PROBLEM:
Repeat exactly the line that includes "pink cutting board [828,453,913,516]" and all lines after it, ending with the last line of the listing below.

DATA:
=== Begin Enclosure ===
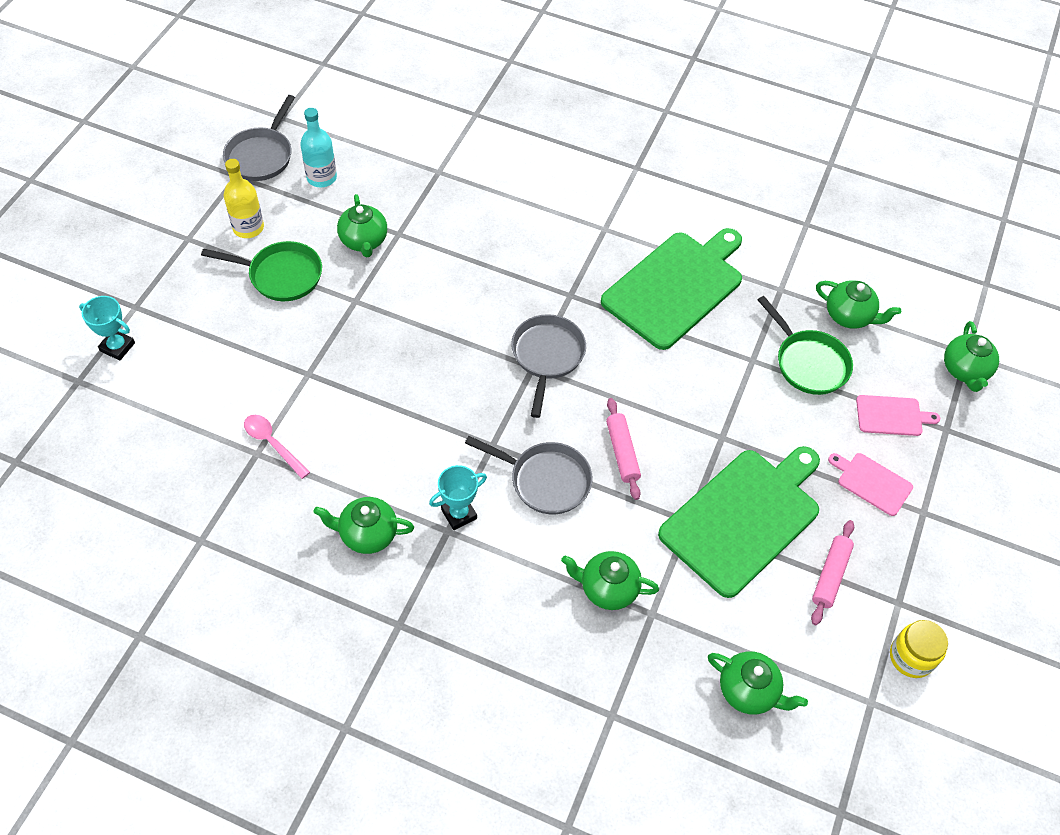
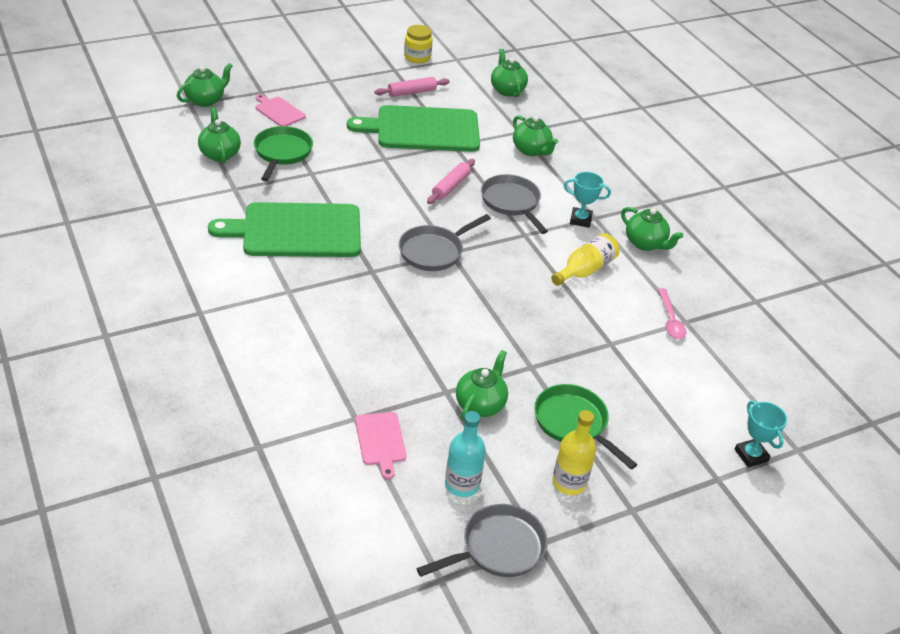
camera: 140 degrees left, 15 degrees down
pink cutting board [828,453,913,516] -> pink cutting board moved to [355,412,407,479]
none -> yellow bottle [551,233,620,286]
=== End Enclosure ===
ANSWER TO THIS EXERCISE:
pink cutting board [828,453,913,516] -> pink cutting board moved to [355,412,407,479]
none -> yellow bottle [551,233,620,286]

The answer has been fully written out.